Task details:
Although the material holds pictures, none belong in the copy; transcribe exactly, and only, the lines from the one with "- shifted: headset" through the end.

======== Extracted material

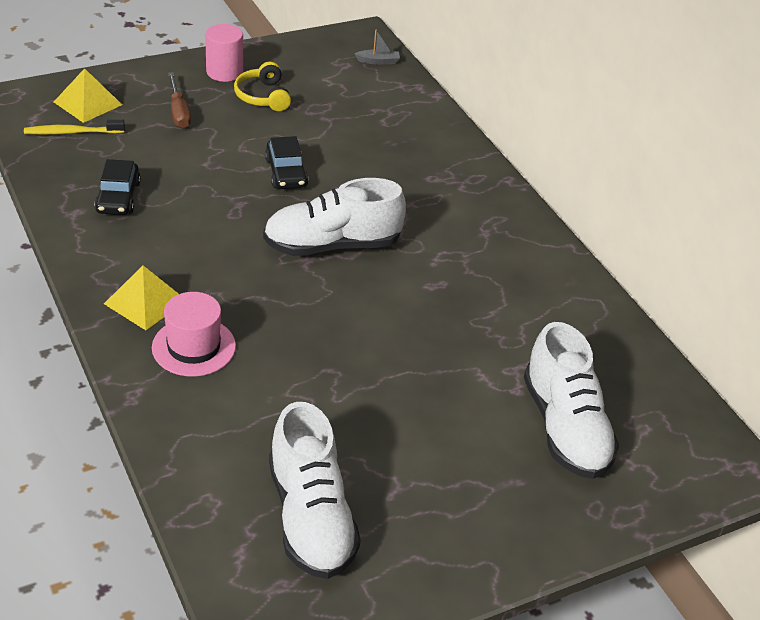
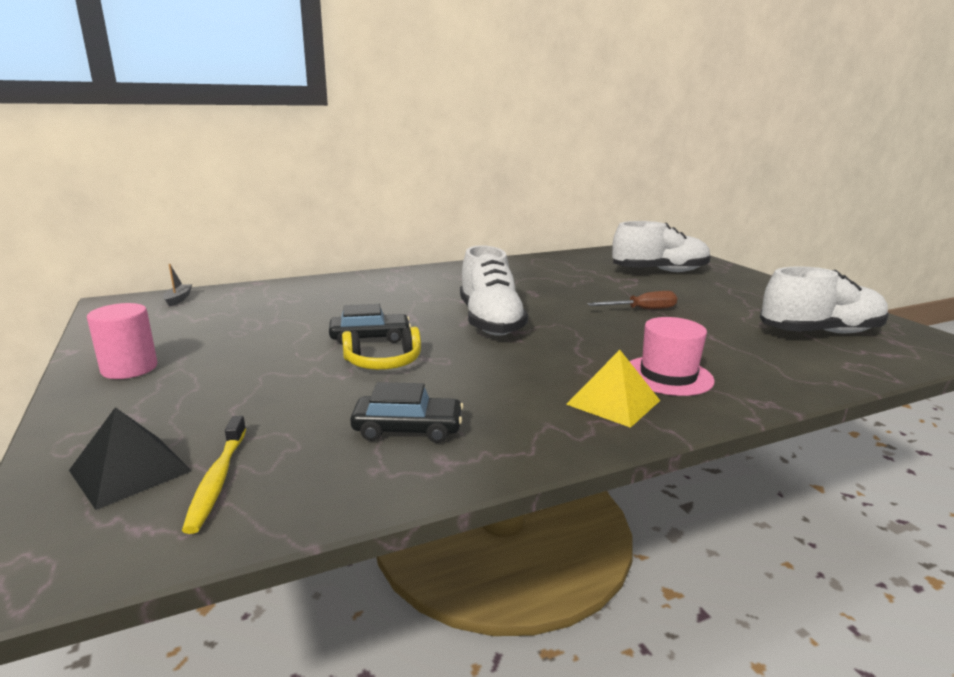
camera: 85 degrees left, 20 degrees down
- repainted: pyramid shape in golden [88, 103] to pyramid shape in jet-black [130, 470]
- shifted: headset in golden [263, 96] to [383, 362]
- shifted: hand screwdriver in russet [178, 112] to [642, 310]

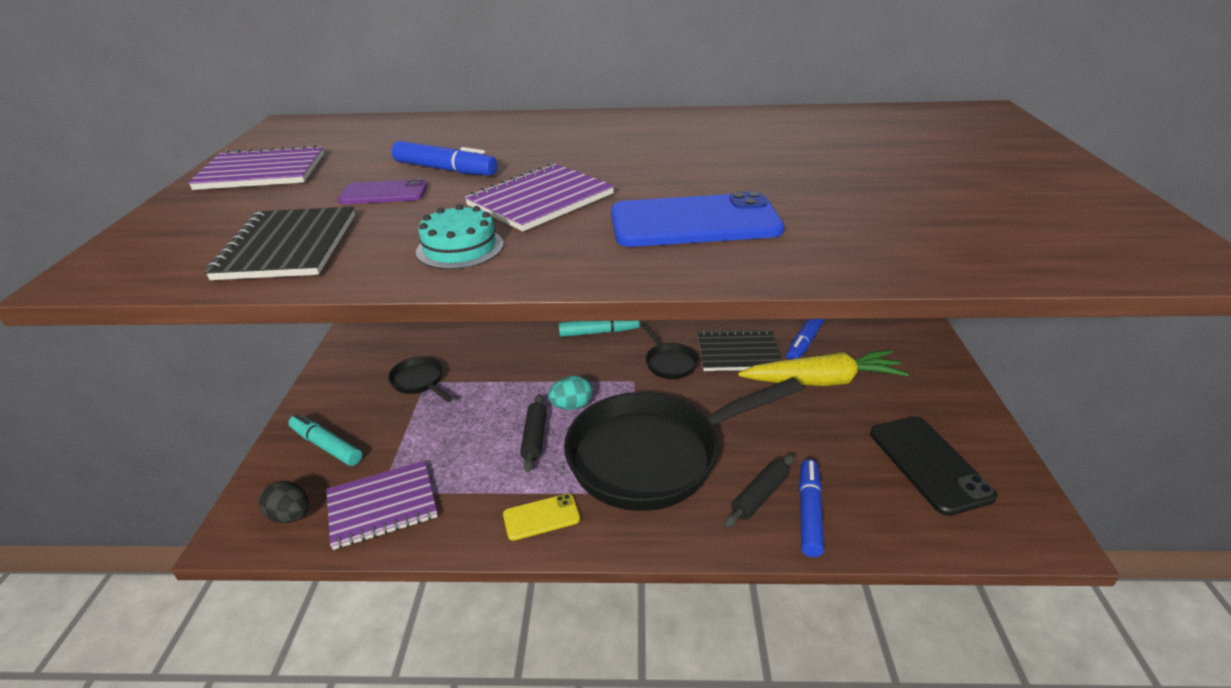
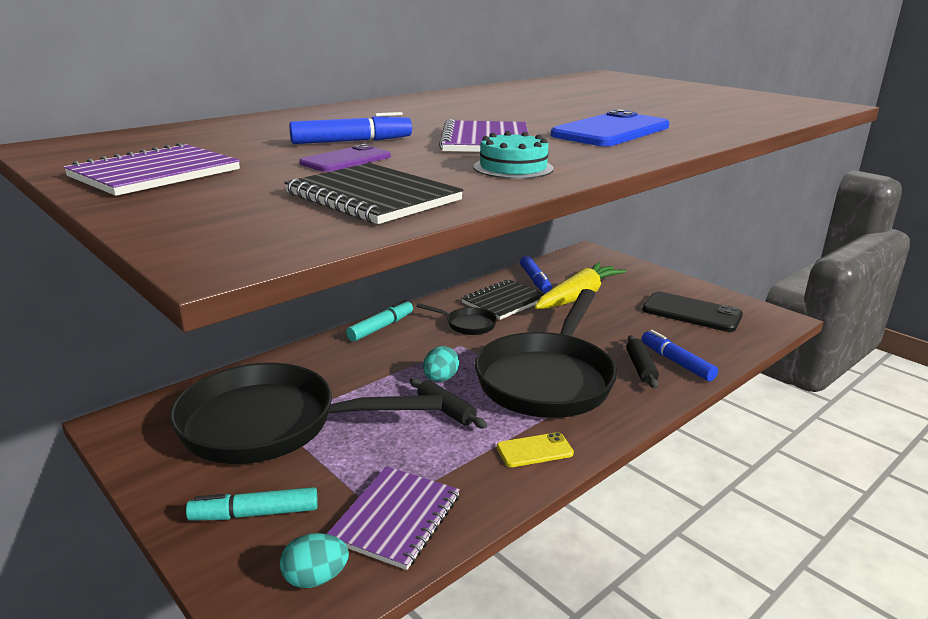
camera: 45 degrees left, 10 degrees down
- scaled: skillet in jet-black [419, 381] = [269, 424] x2.42
- repainted: egg shape in jet-black [291, 515] to egg shape in turquoise [315, 578]
- rotated: mobile phone in golden [541, 517] = [534, 450] 45 degrees clockwise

================

Answer:
- shifted: headset in golden [263, 96] to [383, 362]
- shifted: hand screwdriver in russet [178, 112] to [642, 310]

camera: 45 degrees left, 10 degrees down
- scaled: skillet in jet-black [419, 381] = [269, 424] x2.42
- repainted: egg shape in jet-black [291, 515] to egg shape in turquoise [315, 578]
- rotated: mobile phone in golden [541, 517] = [534, 450] 45 degrees clockwise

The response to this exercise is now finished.